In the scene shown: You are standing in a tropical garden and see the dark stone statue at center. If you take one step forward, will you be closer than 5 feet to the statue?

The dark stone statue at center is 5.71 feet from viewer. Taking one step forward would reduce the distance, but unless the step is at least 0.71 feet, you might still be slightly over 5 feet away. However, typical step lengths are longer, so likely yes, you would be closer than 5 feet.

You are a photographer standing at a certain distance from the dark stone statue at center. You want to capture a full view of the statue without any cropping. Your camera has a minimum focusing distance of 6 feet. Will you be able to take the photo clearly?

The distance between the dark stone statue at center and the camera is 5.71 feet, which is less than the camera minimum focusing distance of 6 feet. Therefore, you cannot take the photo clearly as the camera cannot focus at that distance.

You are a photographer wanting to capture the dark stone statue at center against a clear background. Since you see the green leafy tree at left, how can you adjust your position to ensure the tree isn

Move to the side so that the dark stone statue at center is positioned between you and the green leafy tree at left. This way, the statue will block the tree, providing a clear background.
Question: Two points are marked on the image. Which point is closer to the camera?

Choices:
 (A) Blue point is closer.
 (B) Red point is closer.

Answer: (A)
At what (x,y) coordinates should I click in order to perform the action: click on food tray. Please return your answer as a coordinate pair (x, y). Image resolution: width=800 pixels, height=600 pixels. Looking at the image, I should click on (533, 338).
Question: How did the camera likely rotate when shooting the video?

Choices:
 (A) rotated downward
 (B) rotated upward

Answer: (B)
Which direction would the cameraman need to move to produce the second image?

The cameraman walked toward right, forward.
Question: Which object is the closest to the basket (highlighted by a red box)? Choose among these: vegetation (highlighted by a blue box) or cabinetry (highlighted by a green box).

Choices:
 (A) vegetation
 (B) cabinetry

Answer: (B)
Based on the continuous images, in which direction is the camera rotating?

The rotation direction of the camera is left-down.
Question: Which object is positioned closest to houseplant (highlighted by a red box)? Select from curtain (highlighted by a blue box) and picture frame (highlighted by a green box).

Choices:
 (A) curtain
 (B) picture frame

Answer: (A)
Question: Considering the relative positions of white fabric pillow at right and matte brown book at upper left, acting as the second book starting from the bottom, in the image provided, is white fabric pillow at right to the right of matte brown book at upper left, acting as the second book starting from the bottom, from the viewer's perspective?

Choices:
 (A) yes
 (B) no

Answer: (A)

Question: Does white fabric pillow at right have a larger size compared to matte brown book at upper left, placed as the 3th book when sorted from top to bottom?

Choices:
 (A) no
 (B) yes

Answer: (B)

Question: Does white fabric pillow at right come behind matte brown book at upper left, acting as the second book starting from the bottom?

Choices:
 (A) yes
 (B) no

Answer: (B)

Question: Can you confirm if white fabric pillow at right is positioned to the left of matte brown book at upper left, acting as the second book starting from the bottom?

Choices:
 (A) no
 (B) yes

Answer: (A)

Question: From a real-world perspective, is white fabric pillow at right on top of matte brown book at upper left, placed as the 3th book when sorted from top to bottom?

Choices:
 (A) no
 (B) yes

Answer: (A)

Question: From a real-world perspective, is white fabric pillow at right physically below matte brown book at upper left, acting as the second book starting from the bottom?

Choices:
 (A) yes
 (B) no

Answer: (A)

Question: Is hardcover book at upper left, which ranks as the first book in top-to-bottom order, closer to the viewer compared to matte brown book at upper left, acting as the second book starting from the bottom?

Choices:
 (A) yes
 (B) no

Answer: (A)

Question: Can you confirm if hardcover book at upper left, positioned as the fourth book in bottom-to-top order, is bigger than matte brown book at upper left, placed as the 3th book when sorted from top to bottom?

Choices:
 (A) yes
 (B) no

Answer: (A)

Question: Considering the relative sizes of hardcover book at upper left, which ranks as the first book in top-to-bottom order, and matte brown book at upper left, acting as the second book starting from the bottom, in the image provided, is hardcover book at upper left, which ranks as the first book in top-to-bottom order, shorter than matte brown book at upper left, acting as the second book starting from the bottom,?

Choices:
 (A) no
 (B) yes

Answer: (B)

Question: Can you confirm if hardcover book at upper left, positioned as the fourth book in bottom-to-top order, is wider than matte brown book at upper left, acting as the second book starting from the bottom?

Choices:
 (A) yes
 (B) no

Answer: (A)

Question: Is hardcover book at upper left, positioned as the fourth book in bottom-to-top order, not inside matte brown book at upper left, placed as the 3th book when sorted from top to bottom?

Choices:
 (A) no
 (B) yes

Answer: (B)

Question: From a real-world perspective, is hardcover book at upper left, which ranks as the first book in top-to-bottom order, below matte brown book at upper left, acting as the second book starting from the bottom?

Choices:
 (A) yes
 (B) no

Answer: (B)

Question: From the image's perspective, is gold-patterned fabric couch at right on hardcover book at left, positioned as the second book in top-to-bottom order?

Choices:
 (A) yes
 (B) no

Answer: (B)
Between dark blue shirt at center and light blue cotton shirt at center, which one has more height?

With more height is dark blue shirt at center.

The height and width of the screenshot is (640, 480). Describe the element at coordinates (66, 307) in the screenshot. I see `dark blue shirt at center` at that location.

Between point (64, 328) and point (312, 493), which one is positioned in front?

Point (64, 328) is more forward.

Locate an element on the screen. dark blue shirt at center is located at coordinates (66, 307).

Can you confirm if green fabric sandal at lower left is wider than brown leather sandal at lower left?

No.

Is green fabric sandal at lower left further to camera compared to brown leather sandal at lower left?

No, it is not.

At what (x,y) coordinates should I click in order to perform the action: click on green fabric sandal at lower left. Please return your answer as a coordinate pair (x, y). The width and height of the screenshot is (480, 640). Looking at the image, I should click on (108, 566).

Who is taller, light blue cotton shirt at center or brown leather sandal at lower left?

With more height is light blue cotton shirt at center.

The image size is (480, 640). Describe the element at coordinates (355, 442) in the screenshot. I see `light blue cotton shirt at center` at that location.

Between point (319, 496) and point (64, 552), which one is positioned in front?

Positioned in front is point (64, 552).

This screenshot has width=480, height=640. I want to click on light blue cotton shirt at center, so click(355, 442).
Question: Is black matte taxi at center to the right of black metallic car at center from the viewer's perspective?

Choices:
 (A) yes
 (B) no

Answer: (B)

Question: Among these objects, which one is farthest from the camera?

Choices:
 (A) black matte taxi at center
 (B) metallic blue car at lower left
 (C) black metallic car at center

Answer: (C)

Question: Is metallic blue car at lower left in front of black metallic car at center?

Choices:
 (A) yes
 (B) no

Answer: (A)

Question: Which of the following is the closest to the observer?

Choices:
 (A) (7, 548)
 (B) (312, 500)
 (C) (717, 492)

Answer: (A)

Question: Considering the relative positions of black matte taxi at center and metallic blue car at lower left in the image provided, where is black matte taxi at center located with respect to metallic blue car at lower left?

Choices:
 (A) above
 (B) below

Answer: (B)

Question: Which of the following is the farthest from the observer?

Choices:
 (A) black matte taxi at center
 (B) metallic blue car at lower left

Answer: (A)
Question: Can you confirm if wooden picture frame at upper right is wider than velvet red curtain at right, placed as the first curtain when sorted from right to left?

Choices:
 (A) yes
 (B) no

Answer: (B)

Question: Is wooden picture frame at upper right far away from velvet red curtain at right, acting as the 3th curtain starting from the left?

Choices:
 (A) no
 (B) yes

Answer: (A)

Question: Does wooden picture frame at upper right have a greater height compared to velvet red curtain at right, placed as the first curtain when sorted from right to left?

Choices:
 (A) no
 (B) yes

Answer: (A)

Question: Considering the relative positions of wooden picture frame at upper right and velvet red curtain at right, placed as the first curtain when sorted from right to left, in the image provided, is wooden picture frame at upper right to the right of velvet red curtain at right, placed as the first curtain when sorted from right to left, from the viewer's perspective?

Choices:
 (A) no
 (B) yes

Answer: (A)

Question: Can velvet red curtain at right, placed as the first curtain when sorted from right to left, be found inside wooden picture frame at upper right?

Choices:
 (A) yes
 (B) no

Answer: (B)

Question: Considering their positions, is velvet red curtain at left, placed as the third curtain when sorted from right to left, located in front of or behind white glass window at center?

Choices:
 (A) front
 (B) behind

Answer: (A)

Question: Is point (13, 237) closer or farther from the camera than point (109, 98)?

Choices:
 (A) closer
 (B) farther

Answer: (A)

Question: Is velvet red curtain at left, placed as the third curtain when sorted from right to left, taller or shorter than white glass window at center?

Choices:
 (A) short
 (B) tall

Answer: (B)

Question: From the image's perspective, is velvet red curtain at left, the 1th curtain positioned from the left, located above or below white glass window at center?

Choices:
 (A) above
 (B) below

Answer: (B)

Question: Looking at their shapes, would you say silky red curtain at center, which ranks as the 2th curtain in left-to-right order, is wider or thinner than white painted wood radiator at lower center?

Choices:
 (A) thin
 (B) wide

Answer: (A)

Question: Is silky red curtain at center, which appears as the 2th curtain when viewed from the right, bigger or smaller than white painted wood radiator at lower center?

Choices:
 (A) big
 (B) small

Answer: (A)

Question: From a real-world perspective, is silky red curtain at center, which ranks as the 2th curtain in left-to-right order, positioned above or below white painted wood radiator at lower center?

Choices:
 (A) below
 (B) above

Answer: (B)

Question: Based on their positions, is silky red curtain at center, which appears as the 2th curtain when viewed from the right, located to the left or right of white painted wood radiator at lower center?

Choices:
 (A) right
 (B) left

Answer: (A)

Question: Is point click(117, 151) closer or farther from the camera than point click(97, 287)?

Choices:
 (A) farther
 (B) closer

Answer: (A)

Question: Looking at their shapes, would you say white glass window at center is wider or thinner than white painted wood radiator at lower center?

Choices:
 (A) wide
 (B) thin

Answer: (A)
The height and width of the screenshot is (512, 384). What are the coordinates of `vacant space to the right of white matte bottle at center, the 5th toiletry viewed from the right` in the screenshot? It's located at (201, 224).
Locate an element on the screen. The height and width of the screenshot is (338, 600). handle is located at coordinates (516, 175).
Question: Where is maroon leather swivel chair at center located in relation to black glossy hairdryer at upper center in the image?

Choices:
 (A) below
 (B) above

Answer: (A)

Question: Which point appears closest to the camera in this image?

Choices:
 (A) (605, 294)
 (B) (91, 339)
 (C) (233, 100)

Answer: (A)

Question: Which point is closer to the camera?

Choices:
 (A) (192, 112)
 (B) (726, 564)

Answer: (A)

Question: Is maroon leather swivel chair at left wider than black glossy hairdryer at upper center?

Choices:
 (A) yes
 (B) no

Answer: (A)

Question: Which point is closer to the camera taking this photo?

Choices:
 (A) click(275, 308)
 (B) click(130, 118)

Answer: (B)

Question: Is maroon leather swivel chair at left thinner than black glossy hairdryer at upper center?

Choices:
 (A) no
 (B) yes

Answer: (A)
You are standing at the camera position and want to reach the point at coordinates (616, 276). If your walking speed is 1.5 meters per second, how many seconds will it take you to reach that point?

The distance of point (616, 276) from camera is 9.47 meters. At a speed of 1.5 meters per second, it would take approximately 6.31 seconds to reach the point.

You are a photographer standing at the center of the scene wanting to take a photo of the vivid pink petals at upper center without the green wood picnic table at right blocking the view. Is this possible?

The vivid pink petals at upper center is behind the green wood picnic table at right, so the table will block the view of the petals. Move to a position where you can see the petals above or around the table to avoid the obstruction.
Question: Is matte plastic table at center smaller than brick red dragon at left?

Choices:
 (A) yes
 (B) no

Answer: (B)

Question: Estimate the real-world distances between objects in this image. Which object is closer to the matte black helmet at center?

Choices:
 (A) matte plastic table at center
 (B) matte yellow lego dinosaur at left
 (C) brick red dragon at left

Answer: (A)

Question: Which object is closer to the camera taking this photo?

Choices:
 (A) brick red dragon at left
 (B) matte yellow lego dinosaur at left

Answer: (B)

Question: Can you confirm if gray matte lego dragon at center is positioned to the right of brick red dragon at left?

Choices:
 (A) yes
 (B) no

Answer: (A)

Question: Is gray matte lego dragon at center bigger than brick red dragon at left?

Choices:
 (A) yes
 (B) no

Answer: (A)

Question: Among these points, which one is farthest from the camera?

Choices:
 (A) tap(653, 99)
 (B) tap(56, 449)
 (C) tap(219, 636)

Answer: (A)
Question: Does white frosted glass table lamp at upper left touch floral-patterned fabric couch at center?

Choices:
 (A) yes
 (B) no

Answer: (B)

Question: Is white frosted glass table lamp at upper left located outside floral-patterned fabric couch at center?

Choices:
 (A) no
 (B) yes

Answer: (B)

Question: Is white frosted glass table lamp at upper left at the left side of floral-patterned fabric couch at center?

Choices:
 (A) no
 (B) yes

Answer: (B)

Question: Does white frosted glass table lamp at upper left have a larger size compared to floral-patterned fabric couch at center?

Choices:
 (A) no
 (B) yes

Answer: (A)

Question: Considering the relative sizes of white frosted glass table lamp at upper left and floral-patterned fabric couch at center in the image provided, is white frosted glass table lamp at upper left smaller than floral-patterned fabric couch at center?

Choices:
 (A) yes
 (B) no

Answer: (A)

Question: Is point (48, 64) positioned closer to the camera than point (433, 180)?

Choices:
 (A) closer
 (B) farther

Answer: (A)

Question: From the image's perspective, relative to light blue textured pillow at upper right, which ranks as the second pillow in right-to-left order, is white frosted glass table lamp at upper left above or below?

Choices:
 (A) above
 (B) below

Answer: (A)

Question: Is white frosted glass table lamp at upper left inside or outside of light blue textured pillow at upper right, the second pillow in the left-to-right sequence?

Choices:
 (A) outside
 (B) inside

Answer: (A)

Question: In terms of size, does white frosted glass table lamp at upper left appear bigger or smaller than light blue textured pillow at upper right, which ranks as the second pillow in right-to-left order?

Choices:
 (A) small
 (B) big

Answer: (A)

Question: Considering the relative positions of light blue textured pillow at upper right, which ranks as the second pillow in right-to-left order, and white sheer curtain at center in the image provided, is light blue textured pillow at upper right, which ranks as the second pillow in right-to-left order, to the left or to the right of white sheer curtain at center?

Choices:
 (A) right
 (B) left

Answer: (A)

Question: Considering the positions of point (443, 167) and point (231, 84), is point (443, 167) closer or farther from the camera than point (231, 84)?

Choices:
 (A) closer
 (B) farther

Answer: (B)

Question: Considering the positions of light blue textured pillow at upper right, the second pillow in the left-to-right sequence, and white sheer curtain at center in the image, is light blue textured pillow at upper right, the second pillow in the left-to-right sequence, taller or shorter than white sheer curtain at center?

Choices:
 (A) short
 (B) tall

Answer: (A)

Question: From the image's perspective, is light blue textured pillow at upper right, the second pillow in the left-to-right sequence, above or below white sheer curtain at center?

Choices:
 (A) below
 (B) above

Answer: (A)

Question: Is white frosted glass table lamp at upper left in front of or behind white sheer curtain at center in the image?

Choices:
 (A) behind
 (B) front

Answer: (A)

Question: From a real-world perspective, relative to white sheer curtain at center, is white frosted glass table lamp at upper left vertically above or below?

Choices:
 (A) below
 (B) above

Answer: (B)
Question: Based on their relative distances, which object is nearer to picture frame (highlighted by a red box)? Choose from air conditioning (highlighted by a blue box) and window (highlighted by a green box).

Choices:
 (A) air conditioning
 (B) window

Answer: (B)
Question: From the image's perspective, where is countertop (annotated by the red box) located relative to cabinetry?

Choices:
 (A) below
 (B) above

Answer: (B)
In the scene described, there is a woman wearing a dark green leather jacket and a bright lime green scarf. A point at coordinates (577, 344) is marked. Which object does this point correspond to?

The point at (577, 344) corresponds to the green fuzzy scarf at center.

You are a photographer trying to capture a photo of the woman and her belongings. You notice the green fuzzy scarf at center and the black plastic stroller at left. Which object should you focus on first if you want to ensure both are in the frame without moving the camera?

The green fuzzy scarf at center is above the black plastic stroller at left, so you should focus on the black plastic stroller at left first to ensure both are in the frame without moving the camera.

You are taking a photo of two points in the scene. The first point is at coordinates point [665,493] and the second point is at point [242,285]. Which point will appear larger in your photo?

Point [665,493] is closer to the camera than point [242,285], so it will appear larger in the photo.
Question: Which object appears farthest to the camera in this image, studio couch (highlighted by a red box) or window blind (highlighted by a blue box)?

──────────

Update everything from the start of the listing down to the line that contains "The dark stone statue at center is 5.71", replacing "tropical garden" with "botanical garden" and leaving everything else unchanged.

In the scene shown: You are standing in a botanical garden and see the dark stone statue at center. If you take one step forward, will you be closer than 5 feet to the statue?

The dark stone statue at center is 5.71 feet from viewer. Taking one step forward would reduce the distance, but unless the step is at least 0.71 feet, you might still be slightly over 5 feet away. However, typical step lengths are longer, so likely yes, you would be closer than 5 feet.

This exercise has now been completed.